BEGIN DATA PROVIDED
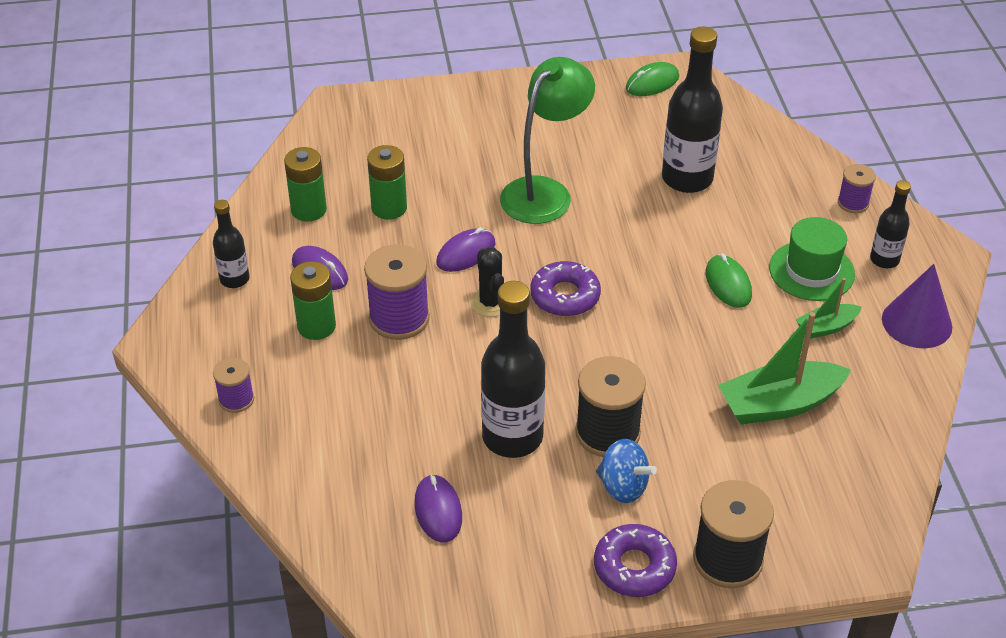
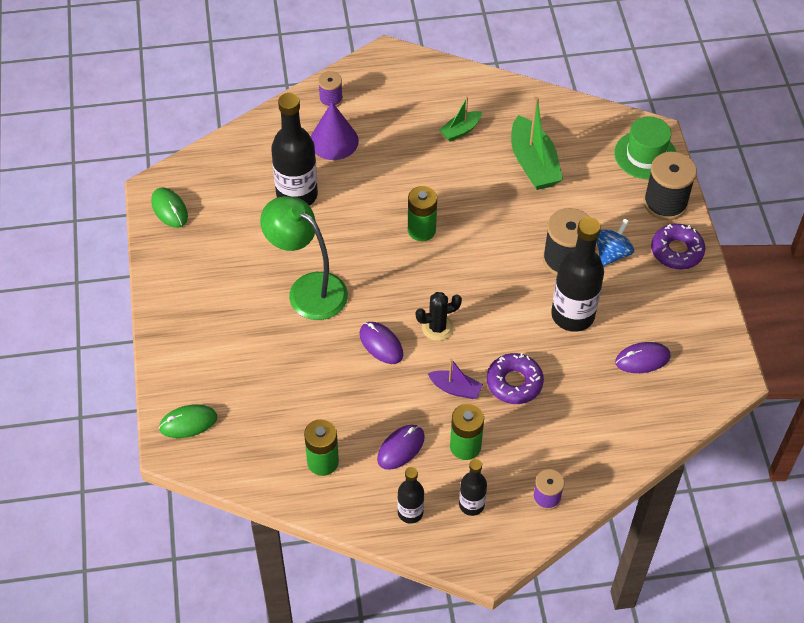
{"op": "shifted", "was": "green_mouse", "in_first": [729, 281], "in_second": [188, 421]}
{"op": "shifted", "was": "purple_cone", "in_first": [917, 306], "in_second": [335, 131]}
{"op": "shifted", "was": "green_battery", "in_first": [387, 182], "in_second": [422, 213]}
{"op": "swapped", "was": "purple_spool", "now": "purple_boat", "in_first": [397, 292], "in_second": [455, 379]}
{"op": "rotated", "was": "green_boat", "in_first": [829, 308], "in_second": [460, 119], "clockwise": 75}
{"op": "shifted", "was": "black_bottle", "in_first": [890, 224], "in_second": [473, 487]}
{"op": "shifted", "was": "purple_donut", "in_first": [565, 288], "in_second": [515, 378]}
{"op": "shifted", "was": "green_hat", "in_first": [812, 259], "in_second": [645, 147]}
END DATA PROVIDED
An exact copy of all the records is required, with the pictures omitted.

{"op": "shifted", "was": "green_mouse", "in_first": [729, 281], "in_second": [188, 421]}
{"op": "shifted", "was": "purple_cone", "in_first": [917, 306], "in_second": [335, 131]}
{"op": "shifted", "was": "green_battery", "in_first": [387, 182], "in_second": [422, 213]}
{"op": "swapped", "was": "purple_spool", "now": "purple_boat", "in_first": [397, 292], "in_second": [455, 379]}
{"op": "rotated", "was": "green_boat", "in_first": [829, 308], "in_second": [460, 119], "clockwise": 75}
{"op": "shifted", "was": "black_bottle", "in_first": [890, 224], "in_second": [473, 487]}
{"op": "shifted", "was": "purple_donut", "in_first": [565, 288], "in_second": [515, 378]}
{"op": "shifted", "was": "green_hat", "in_first": [812, 259], "in_second": [645, 147]}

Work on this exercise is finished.